■ The task ■
Repeat the records below exactly as they appear, leaving out any pictures.

[Items listed in a dataset]
--------------------------------
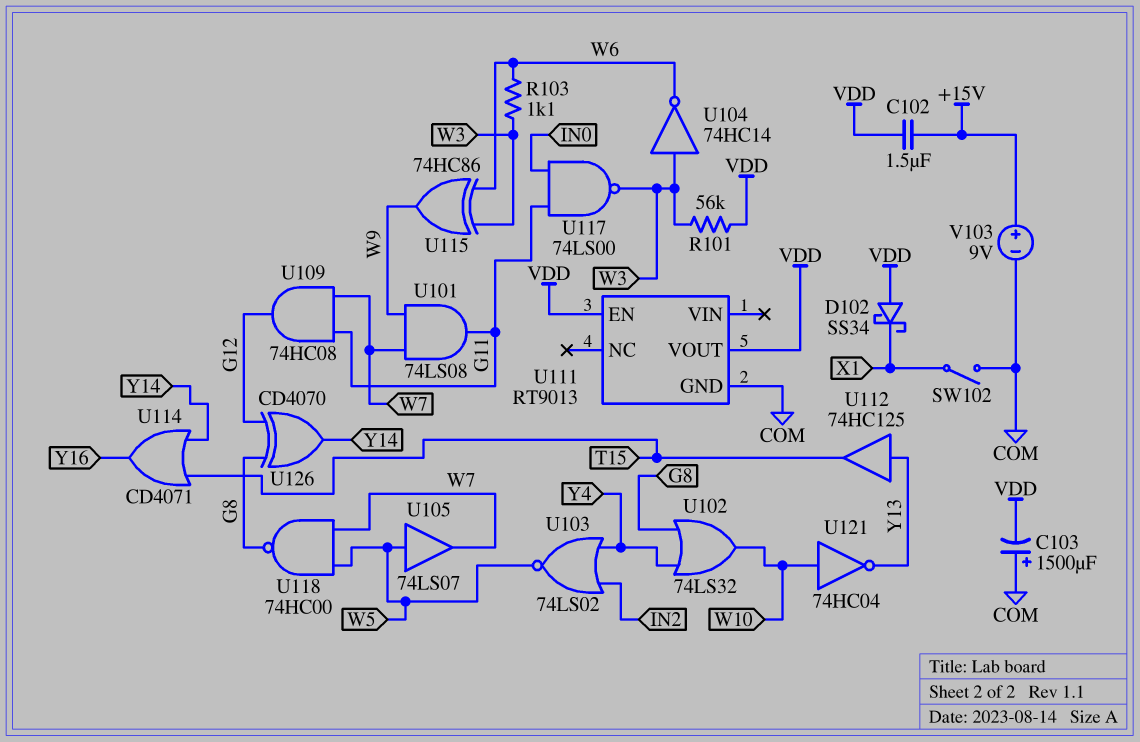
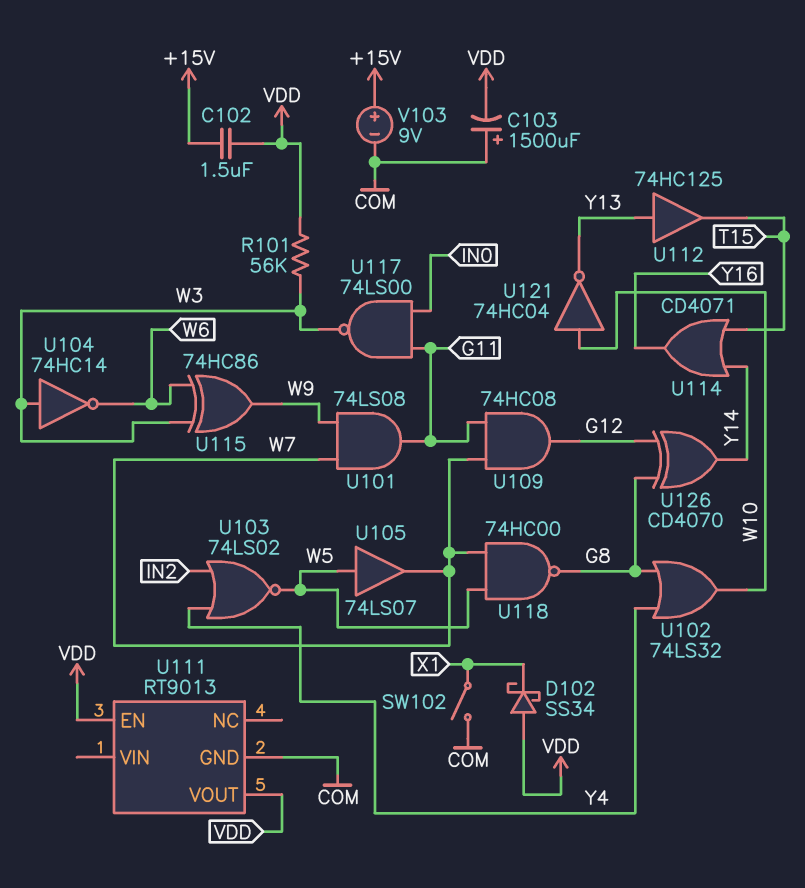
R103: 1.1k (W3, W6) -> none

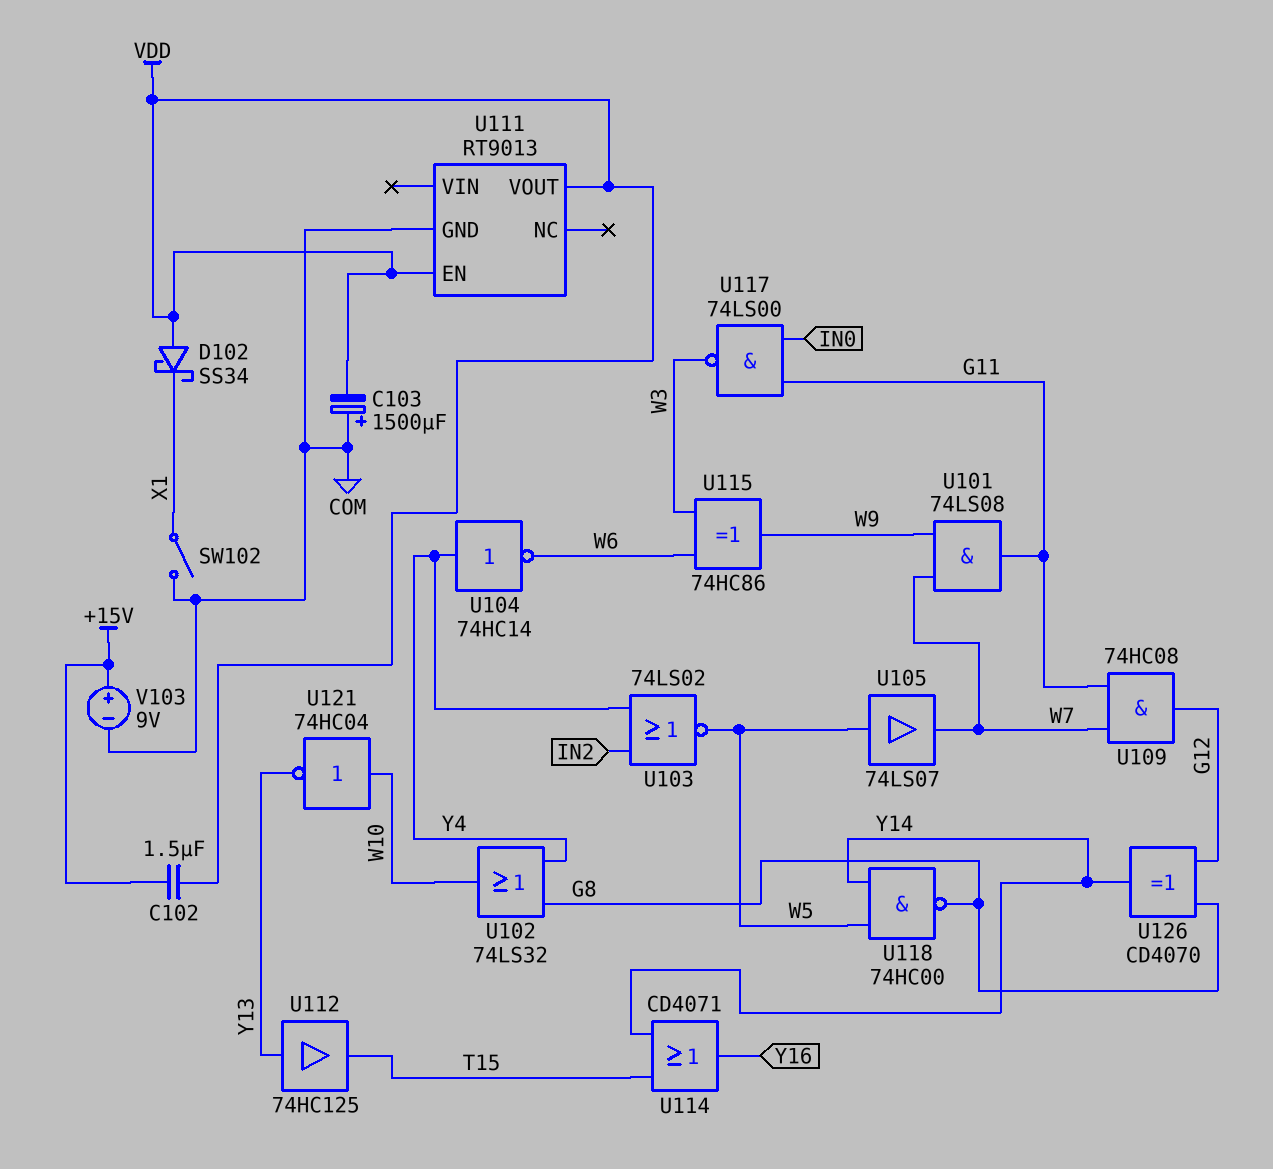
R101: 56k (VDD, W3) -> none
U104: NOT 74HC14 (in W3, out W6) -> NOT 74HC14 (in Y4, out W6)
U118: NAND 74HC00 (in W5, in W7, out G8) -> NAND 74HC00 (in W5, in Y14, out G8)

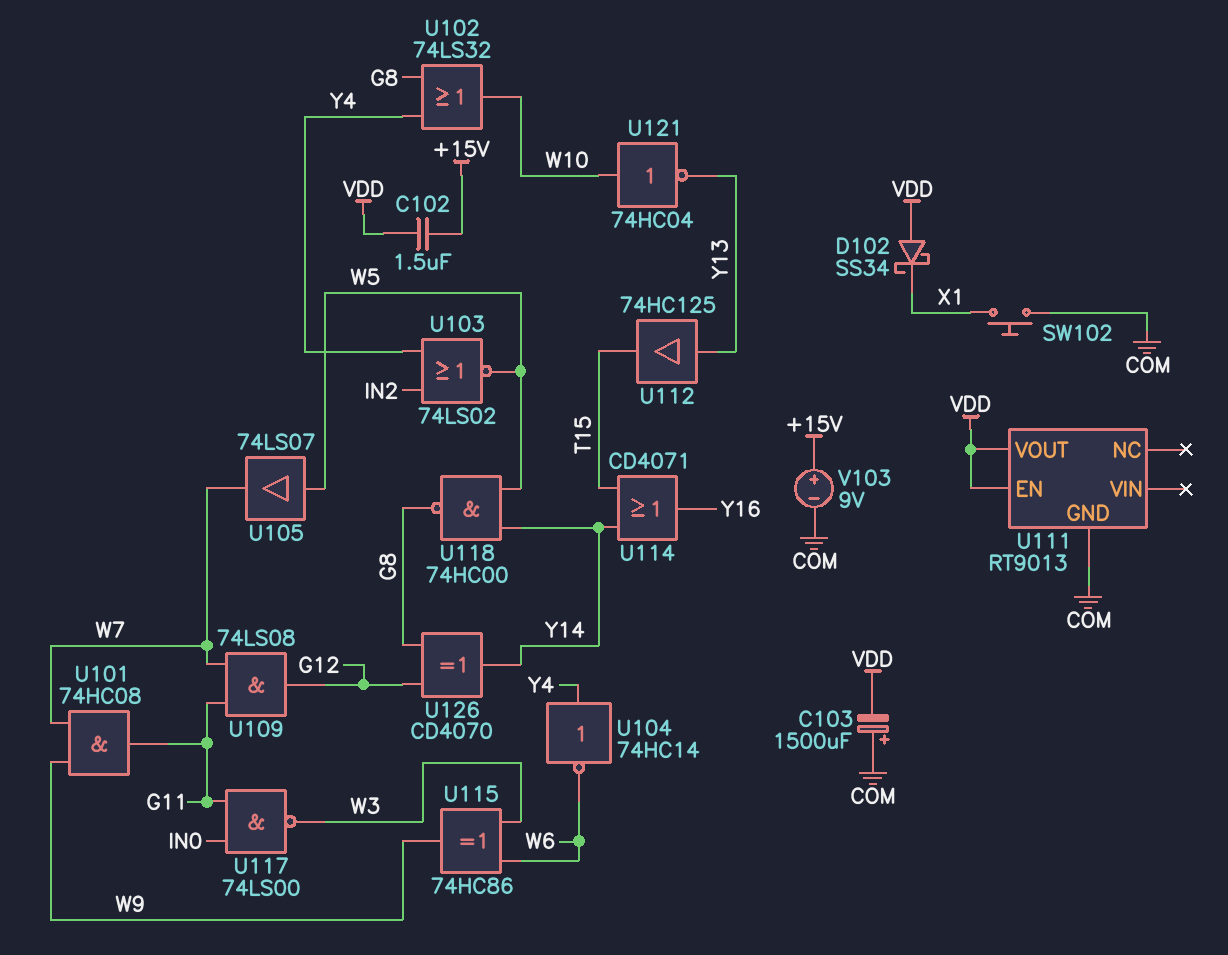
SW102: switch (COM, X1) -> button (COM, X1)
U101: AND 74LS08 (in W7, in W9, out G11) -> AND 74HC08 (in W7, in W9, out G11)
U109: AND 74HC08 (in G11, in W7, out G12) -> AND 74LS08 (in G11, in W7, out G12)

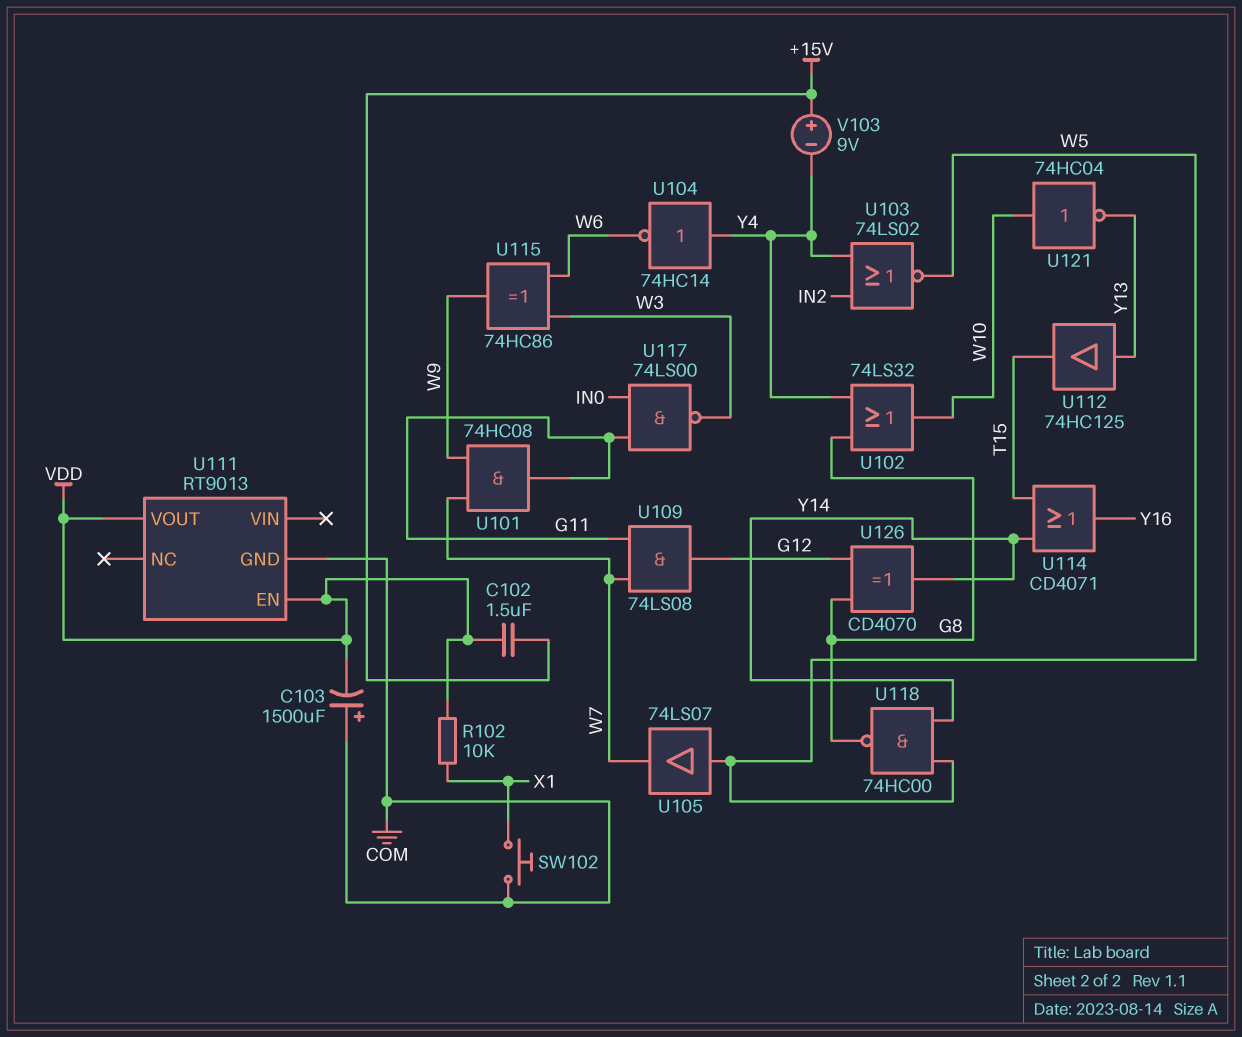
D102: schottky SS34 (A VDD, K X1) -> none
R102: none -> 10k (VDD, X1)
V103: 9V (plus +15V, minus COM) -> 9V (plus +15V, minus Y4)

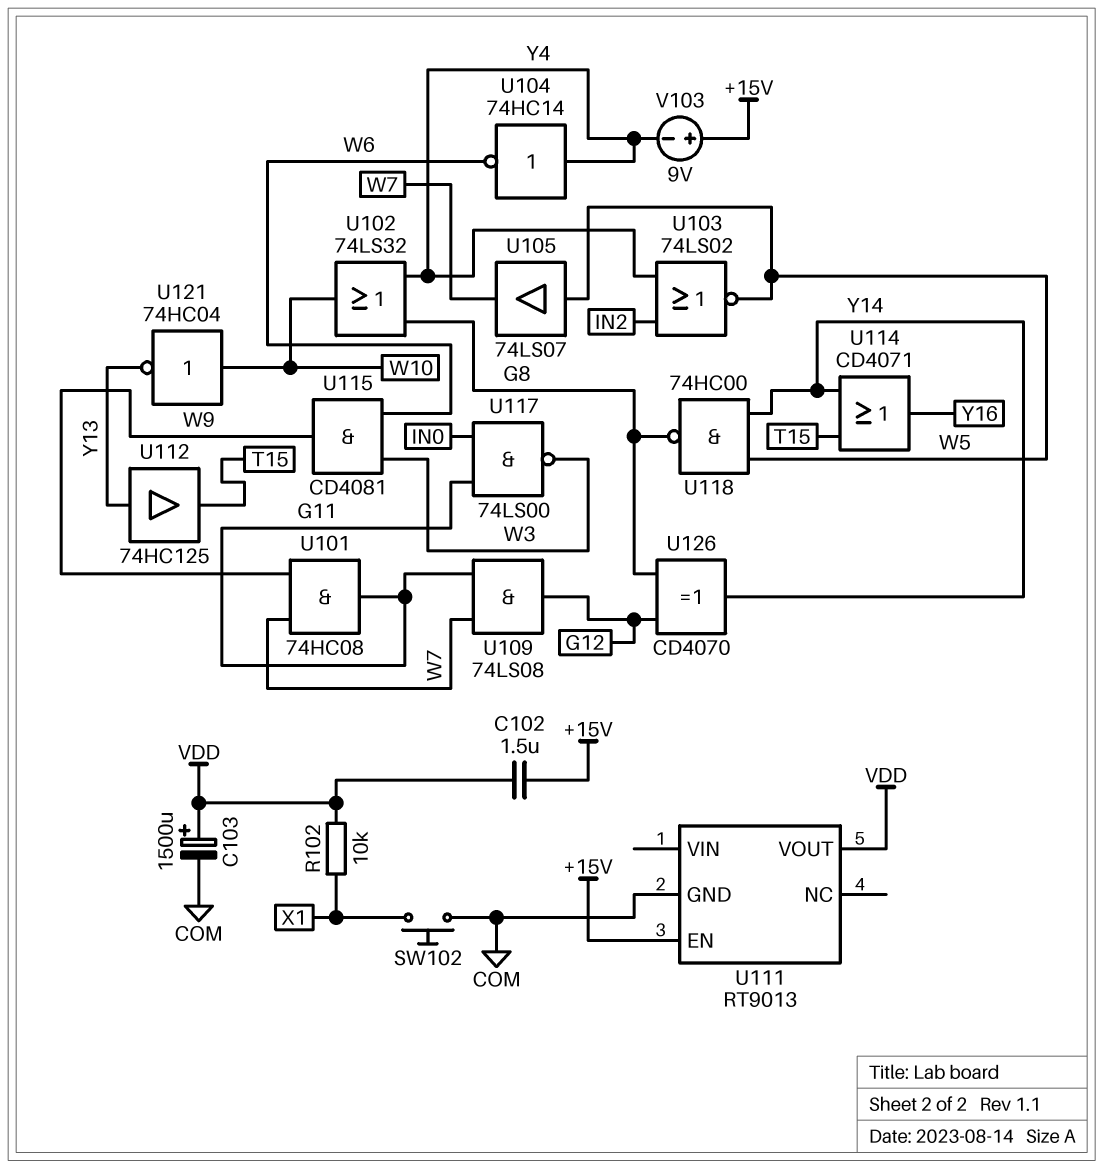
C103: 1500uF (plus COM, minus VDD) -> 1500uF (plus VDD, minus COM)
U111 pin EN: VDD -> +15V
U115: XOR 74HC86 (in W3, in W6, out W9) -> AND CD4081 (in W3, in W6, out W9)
--------------------------------
■ Answer to this task ■
R103: 1.1k (W3, W6) -> none

R101: 56k (VDD, W3) -> none
U104: NOT 74HC14 (in W3, out W6) -> NOT 74HC14 (in Y4, out W6)
U118: NAND 74HC00 (in W5, in W7, out G8) -> NAND 74HC00 (in W5, in Y14, out G8)

SW102: switch (COM, X1) -> button (COM, X1)
U101: AND 74LS08 (in W7, in W9, out G11) -> AND 74HC08 (in W7, in W9, out G11)
U109: AND 74HC08 (in G11, in W7, out G12) -> AND 74LS08 (in G11, in W7, out G12)

D102: schottky SS34 (A VDD, K X1) -> none
R102: none -> 10k (VDD, X1)
V103: 9V (plus +15V, minus COM) -> 9V (plus +15V, minus Y4)

C103: 1500uF (plus COM, minus VDD) -> 1500uF (plus VDD, minus COM)
U111 pin EN: VDD -> +15V
U115: XOR 74HC86 (in W3, in W6, out W9) -> AND CD4081 (in W3, in W6, out W9)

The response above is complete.